## Work required
The answer must consist of every line below that holds the word "boat".

## Items from a dataset
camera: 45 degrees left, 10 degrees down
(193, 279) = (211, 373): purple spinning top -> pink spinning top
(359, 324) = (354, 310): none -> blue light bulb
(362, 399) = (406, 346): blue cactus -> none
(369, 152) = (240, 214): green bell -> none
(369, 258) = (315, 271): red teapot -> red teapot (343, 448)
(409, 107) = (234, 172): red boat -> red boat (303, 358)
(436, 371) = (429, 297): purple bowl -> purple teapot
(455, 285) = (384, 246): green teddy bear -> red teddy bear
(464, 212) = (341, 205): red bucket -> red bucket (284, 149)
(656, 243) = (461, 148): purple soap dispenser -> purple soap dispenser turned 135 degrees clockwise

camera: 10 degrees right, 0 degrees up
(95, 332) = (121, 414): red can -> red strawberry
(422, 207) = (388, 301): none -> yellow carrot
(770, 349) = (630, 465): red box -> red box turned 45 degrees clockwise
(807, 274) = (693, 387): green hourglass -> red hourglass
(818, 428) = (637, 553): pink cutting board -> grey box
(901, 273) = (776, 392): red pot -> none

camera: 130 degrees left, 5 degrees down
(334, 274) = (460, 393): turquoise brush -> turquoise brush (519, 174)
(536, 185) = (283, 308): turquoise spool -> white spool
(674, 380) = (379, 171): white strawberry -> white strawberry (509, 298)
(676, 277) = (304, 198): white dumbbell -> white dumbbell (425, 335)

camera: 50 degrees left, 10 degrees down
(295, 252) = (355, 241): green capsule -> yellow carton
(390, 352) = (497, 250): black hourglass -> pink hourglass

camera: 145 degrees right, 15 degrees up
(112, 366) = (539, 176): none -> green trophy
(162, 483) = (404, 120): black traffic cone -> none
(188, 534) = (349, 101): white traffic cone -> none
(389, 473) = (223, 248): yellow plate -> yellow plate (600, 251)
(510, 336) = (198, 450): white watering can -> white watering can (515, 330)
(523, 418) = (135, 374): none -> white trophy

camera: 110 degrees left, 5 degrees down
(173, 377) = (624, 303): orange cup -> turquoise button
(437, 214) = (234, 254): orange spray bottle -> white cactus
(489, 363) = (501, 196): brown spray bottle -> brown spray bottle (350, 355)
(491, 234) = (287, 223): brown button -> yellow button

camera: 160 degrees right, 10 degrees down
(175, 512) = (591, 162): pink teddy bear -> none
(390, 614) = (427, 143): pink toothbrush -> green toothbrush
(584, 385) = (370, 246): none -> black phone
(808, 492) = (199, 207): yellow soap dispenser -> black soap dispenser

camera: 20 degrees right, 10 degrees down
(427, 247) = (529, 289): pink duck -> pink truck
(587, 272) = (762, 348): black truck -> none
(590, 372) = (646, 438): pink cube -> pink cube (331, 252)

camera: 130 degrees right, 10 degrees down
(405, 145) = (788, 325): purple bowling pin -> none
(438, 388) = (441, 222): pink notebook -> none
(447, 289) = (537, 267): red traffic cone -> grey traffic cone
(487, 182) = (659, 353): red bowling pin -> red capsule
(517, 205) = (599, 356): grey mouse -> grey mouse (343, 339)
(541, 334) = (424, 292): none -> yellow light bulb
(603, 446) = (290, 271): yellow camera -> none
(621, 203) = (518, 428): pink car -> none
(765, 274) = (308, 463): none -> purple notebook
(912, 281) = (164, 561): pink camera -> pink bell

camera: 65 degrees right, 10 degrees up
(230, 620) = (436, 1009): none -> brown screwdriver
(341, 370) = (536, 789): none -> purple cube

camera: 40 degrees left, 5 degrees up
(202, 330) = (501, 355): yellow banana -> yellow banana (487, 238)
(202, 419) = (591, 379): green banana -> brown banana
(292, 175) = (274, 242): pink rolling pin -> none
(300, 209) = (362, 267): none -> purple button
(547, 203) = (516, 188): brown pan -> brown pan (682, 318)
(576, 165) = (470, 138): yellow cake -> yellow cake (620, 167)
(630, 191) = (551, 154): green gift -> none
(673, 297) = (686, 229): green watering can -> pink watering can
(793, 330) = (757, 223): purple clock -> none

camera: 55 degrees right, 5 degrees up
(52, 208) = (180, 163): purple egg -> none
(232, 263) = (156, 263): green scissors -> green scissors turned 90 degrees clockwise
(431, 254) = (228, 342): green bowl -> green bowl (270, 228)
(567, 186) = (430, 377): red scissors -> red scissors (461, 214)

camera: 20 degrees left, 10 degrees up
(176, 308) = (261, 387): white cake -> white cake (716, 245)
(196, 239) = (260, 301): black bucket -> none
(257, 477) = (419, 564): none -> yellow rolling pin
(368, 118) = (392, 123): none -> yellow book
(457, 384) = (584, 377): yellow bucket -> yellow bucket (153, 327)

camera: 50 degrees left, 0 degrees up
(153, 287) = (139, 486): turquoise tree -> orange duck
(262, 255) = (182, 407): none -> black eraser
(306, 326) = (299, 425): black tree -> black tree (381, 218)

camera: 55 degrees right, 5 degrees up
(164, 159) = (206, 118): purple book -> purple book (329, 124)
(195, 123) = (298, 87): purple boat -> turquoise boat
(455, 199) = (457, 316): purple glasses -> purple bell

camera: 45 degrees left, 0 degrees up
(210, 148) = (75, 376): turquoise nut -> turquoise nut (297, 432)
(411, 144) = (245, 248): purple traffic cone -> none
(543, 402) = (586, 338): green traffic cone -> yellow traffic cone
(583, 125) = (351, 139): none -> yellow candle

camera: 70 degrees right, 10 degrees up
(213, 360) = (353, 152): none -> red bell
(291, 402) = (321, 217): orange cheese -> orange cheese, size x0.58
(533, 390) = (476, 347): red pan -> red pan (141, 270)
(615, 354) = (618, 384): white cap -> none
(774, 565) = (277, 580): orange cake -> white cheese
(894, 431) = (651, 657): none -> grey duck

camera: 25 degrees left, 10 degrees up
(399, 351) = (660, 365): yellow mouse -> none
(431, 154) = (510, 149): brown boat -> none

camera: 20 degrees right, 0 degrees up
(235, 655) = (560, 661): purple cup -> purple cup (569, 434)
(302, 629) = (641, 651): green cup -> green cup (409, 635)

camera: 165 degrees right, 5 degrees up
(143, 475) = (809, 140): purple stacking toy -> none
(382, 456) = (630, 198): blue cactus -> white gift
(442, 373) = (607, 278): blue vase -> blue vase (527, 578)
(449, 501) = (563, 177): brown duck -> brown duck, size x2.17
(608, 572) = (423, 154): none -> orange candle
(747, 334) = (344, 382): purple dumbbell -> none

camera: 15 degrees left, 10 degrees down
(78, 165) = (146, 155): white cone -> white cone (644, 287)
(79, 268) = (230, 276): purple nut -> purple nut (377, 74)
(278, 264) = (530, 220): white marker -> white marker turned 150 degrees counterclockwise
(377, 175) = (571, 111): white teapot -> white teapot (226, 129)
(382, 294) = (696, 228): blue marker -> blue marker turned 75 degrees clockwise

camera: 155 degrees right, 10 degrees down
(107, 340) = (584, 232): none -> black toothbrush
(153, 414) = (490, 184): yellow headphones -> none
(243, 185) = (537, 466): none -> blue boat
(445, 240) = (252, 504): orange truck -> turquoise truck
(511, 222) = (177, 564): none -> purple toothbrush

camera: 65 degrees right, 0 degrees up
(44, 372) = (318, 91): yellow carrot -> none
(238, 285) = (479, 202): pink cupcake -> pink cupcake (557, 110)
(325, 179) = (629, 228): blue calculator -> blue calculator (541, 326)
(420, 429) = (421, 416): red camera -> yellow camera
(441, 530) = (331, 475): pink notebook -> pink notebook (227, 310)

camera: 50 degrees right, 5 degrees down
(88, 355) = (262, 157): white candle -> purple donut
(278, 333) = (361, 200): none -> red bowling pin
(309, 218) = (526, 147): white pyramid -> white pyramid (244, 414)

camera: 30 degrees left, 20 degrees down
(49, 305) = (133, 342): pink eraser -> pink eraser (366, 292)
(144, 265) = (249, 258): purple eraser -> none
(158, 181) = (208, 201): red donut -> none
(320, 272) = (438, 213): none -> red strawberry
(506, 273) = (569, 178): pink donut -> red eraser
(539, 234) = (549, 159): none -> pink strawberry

## Result of the exercise
(409, 107) = (234, 172): red boat -> red boat (303, 358)
(195, 123) = (298, 87): purple boat -> turquoise boat
(431, 154) = (510, 149): brown boat -> none
(243, 185) = (537, 466): none -> blue boat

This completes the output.